Scene change data:
%%

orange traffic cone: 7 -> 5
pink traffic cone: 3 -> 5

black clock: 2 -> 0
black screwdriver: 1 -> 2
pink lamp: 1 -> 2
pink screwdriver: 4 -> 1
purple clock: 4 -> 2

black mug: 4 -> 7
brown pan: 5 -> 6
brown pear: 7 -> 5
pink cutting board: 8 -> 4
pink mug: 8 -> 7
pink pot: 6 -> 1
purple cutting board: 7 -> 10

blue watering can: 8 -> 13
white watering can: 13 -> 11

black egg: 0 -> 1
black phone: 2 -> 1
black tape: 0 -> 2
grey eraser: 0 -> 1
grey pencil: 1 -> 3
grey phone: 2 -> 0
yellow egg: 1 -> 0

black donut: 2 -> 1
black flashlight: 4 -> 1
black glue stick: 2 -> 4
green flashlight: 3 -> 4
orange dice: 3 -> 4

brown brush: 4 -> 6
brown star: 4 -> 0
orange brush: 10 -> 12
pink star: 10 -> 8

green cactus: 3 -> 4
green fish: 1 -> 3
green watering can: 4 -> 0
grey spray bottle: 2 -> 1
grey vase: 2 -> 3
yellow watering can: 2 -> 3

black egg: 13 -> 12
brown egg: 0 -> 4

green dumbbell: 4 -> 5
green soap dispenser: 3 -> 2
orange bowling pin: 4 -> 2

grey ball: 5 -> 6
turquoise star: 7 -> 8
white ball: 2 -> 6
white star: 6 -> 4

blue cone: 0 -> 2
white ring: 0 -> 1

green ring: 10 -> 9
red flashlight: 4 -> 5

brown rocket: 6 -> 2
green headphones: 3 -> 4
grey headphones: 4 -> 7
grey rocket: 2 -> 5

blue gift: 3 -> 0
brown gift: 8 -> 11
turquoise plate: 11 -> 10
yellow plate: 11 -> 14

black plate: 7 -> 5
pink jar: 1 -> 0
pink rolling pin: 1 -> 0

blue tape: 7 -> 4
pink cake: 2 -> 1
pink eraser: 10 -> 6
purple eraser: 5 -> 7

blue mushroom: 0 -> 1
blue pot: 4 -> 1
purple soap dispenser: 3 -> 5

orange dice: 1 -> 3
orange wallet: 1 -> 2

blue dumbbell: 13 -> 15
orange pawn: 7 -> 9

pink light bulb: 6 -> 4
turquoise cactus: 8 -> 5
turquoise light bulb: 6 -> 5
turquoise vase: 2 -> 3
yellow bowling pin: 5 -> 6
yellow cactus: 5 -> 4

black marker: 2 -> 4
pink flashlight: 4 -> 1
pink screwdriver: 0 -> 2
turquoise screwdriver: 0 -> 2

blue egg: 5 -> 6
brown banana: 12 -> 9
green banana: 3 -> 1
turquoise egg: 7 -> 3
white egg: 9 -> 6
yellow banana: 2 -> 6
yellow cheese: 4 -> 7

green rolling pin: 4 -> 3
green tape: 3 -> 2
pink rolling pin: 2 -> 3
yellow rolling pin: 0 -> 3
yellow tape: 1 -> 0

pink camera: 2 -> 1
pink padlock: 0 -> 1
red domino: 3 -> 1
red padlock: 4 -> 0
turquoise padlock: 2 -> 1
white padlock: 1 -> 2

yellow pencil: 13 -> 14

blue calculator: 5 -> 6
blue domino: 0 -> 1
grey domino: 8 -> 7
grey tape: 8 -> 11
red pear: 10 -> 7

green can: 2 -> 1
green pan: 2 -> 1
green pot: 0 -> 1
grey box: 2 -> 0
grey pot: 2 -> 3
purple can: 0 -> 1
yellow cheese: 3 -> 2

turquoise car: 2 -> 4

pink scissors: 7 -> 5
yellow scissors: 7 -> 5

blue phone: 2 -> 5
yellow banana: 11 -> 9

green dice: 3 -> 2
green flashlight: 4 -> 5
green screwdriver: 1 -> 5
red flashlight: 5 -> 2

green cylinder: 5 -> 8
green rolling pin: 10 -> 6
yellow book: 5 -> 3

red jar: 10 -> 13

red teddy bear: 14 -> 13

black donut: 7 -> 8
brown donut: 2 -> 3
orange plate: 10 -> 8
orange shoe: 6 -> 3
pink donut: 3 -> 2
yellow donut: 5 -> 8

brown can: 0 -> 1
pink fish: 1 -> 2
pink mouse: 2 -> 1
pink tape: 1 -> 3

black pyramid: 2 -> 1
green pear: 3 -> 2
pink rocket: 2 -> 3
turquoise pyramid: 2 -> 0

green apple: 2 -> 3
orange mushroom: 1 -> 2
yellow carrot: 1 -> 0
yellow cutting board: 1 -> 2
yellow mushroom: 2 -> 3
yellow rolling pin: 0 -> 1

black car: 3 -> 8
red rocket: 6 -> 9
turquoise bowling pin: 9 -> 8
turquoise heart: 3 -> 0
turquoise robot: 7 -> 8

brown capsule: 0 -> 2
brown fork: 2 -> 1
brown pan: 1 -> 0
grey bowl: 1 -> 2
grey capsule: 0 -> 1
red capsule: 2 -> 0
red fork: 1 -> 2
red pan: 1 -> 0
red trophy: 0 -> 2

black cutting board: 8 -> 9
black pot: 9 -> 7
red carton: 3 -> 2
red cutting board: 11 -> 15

%%

What to do:
Copy word for word the stretch of entries above from the line that has "brown rocket: 6 -> 2" through the line that has "blue pot: 4 -> 1", both ends included, and nothing outside it.

Your solution:
brown rocket: 6 -> 2
green headphones: 3 -> 4
grey headphones: 4 -> 7
grey rocket: 2 -> 5

blue gift: 3 -> 0
brown gift: 8 -> 11
turquoise plate: 11 -> 10
yellow plate: 11 -> 14

black plate: 7 -> 5
pink jar: 1 -> 0
pink rolling pin: 1 -> 0

blue tape: 7 -> 4
pink cake: 2 -> 1
pink eraser: 10 -> 6
purple eraser: 5 -> 7

blue mushroom: 0 -> 1
blue pot: 4 -> 1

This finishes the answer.